[WORK INSTRUCTIONS]:
Each line below needs to be duplicated without alteration.

[EXERCISE DATA]:
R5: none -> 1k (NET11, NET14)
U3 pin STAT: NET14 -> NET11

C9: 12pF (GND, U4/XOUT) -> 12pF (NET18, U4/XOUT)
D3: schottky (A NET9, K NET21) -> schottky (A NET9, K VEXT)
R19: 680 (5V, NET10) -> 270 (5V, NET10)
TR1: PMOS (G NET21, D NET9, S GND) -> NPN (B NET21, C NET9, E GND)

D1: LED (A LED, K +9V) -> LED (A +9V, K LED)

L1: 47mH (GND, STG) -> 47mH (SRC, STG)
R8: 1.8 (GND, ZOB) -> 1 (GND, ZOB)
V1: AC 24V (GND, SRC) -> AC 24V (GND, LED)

[SOLVED PROBLEM]:
R5: none -> 1k (NET11, NET14)
U3 pin STAT: NET14 -> NET11

C9: 12pF (GND, U4/XOUT) -> 12pF (NET18, U4/XOUT)
D3: schottky (A NET9, K NET21) -> schottky (A NET9, K VEXT)
R19: 680 (5V, NET10) -> 270 (5V, NET10)
TR1: PMOS (G NET21, D NET9, S GND) -> NPN (B NET21, C NET9, E GND)

D1: LED (A LED, K +9V) -> LED (A +9V, K LED)

L1: 47mH (GND, STG) -> 47mH (SRC, STG)
R8: 1.8 (GND, ZOB) -> 1 (GND, ZOB)
V1: AC 24V (GND, SRC) -> AC 24V (GND, LED)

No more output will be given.